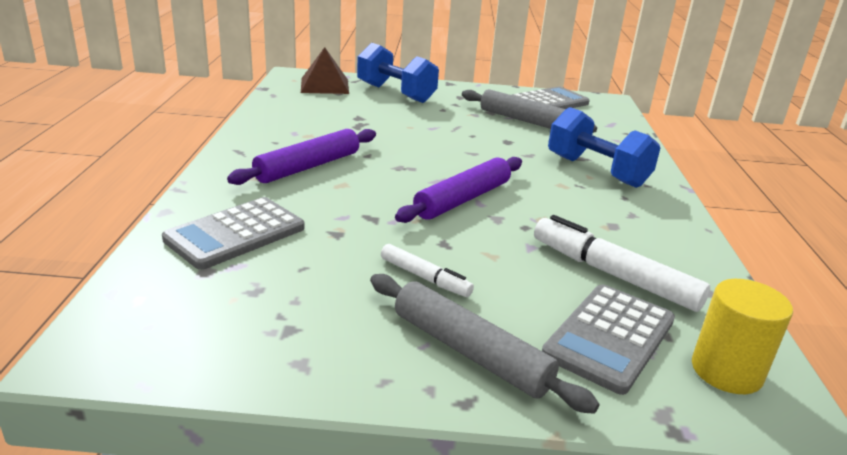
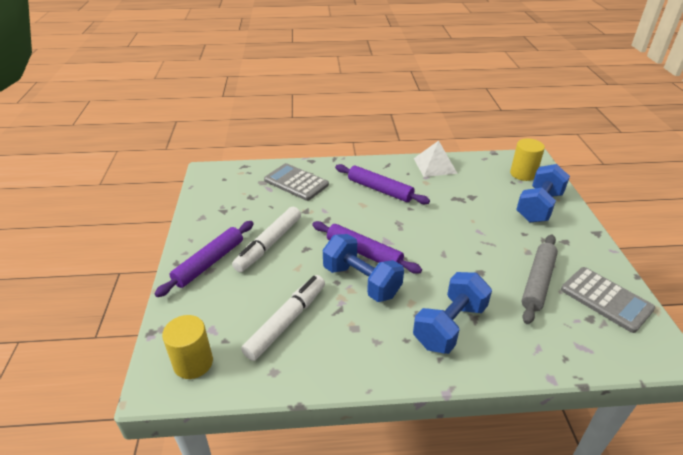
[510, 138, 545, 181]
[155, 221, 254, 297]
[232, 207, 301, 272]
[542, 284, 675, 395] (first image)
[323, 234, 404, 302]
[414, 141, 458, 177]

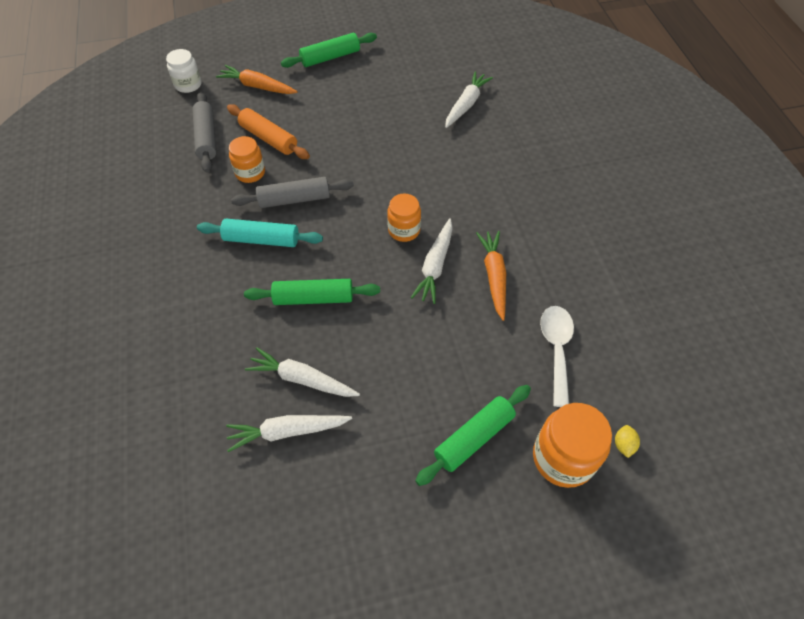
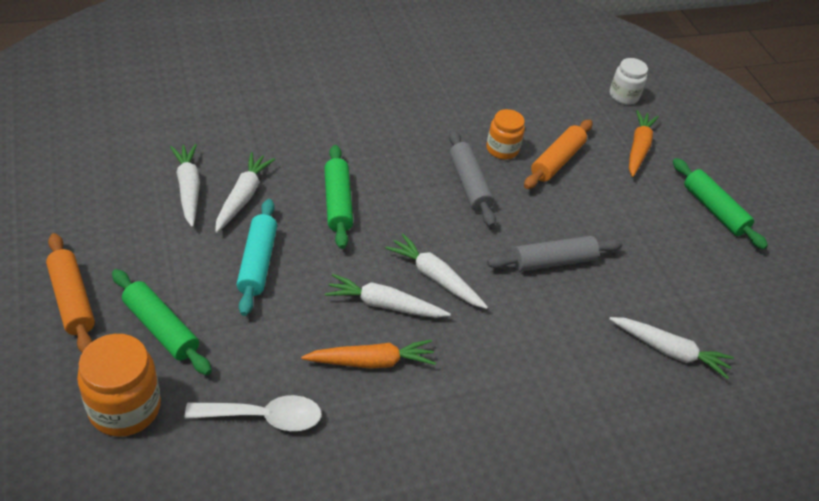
[487, 236, 622, 272]
[236, 199, 277, 316]
[385, 234, 488, 309]
[615, 425, 640, 458] (first image)
[46, 233, 95, 352]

__The problem__:
From the listing above, return every line that carries the string "first".

__Task result__:
[542, 284, 675, 395] (first image)
[615, 425, 640, 458] (first image)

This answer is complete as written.